> Directions for this task: In the data below, the answer is the run of lines from the line containing "brown brick D7" through the line containing "brown brick F5:F6", both included; print it exactly and nothing else.

> Material for this task:
---

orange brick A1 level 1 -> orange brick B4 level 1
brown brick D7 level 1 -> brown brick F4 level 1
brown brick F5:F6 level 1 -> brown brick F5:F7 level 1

---

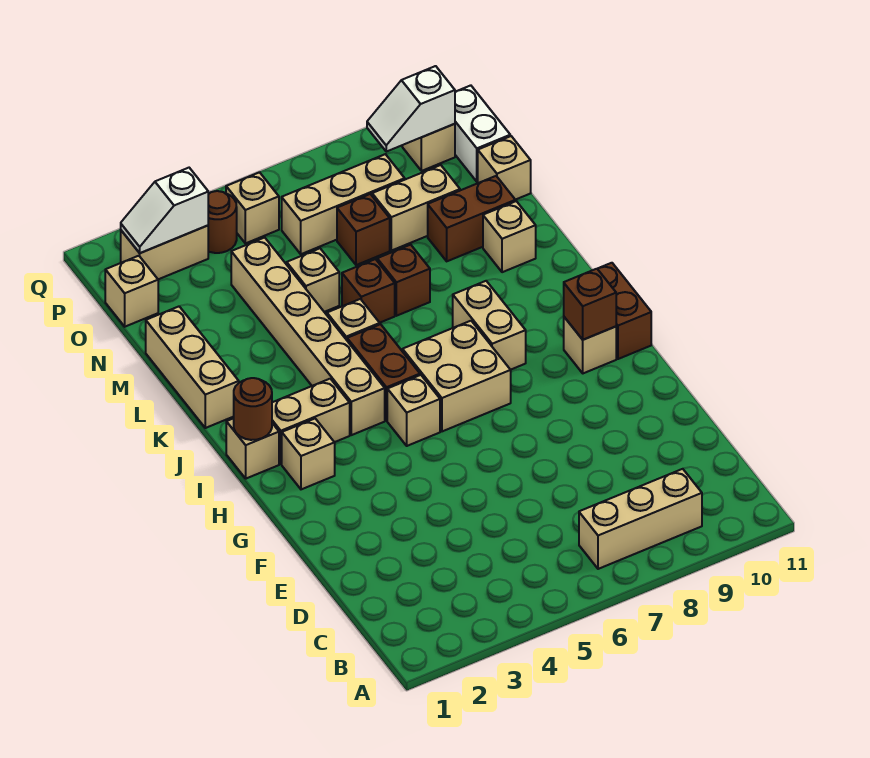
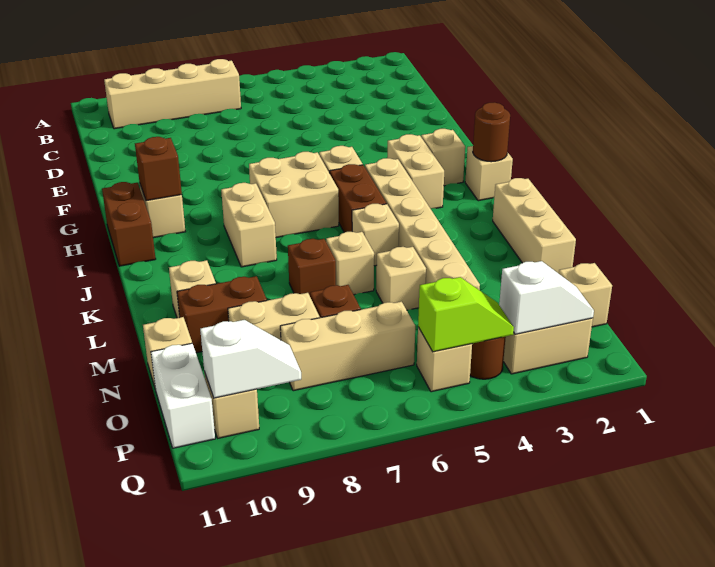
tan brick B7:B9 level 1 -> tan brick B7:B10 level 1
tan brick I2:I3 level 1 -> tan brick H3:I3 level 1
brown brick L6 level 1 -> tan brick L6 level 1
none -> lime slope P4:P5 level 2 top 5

---

> Task solution:
brown brick D7 level 1 -> brown brick F4 level 1
brown brick F5:F6 level 1 -> brown brick F5:F7 level 1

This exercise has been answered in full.